Task item
Output each record exactly, excluding pictures.

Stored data
=== Section Start ===

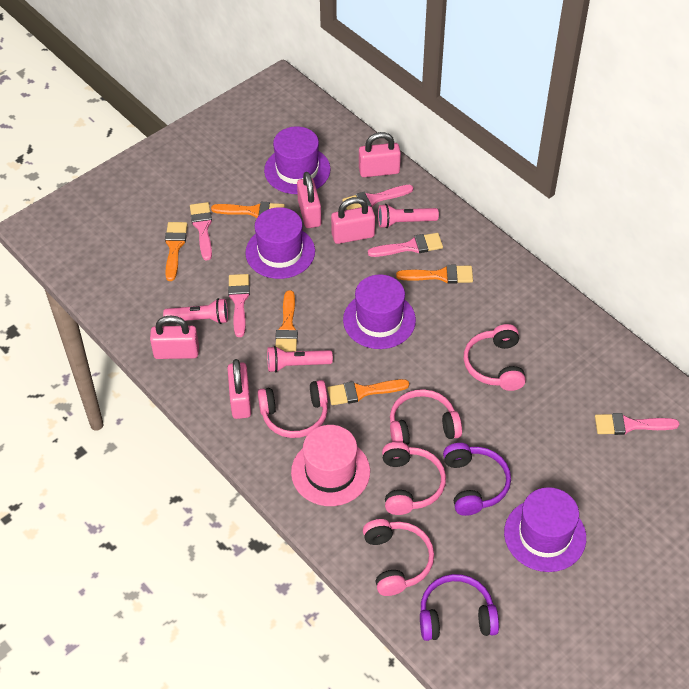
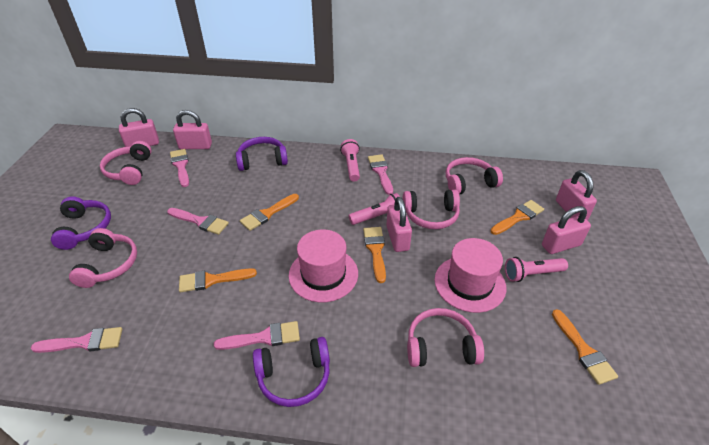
pink hat: 1 -> 2
purple hat: 4 -> 0
purple headphones: 2 -> 3

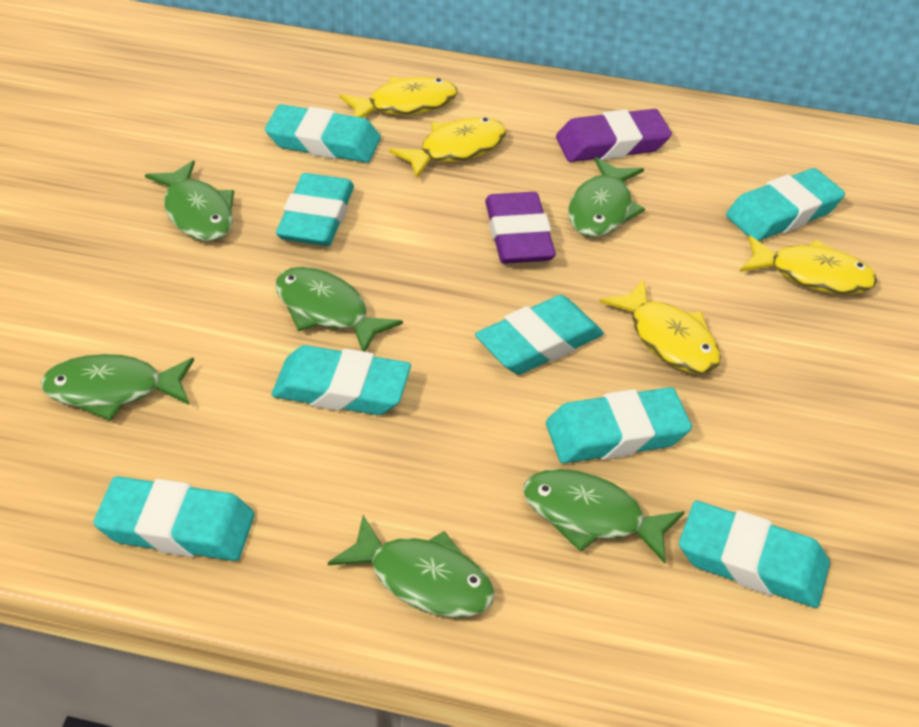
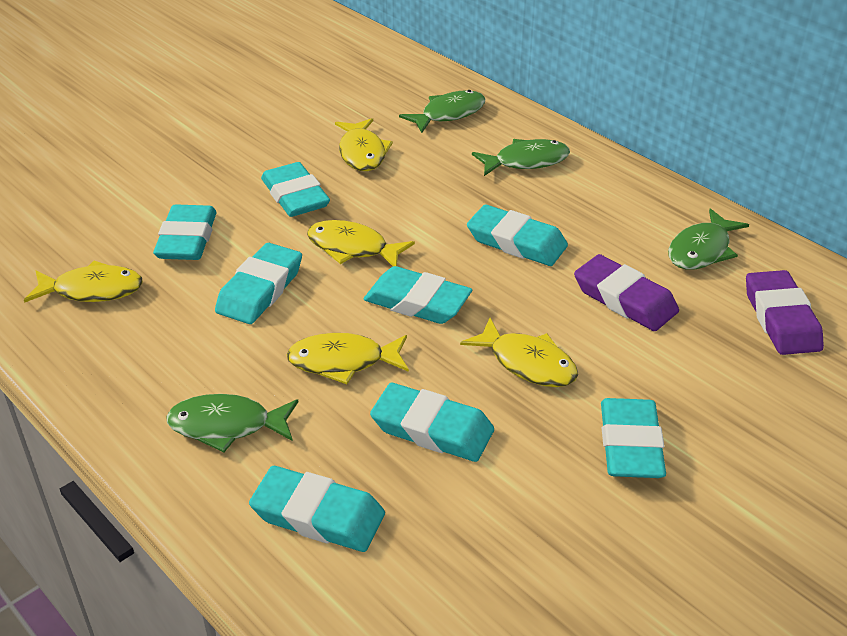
green fish: 6 -> 4
yellow fish: 4 -> 5

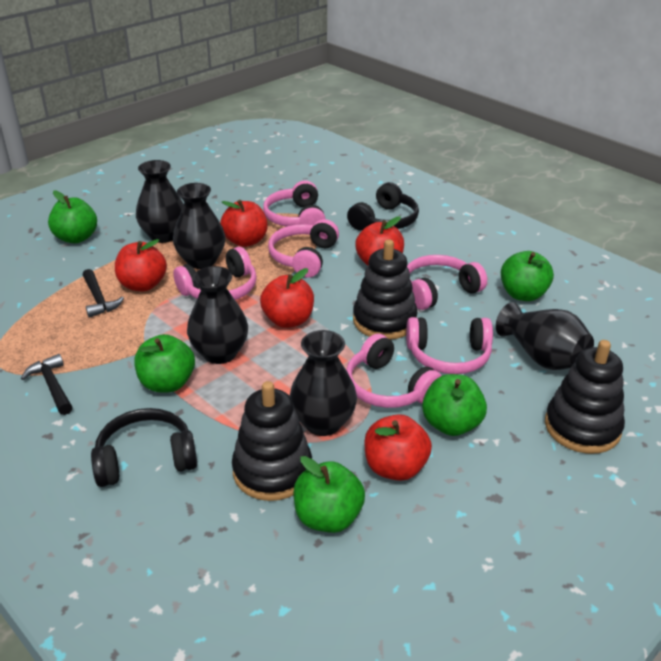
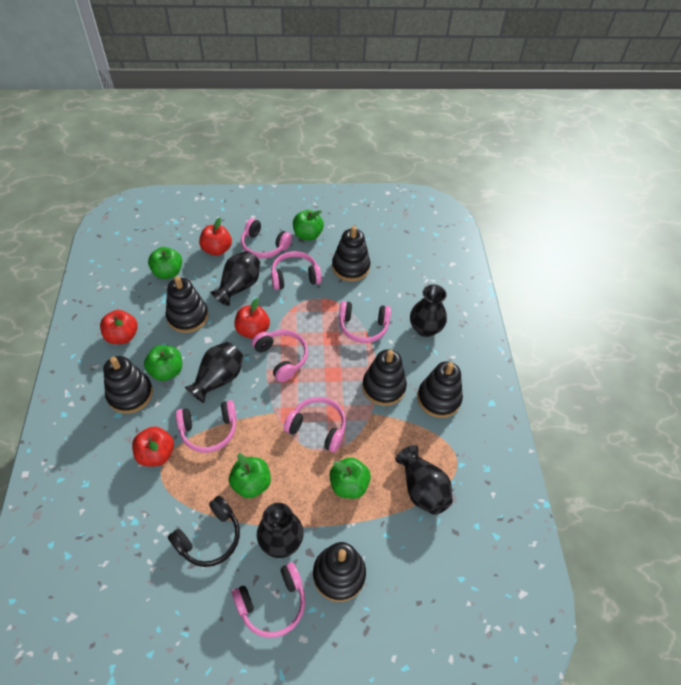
black hammer: 2 -> 0
black headphones: 2 -> 1
black stacking toy: 3 -> 6
pink headphones: 6 -> 7
red apple: 5 -> 4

=== Section End ===

Answer to this problem
pink hat: 1 -> 2
purple hat: 4 -> 0
purple headphones: 2 -> 3

green fish: 6 -> 4
yellow fish: 4 -> 5

black hammer: 2 -> 0
black headphones: 2 -> 1
black stacking toy: 3 -> 6
pink headphones: 6 -> 7
red apple: 5 -> 4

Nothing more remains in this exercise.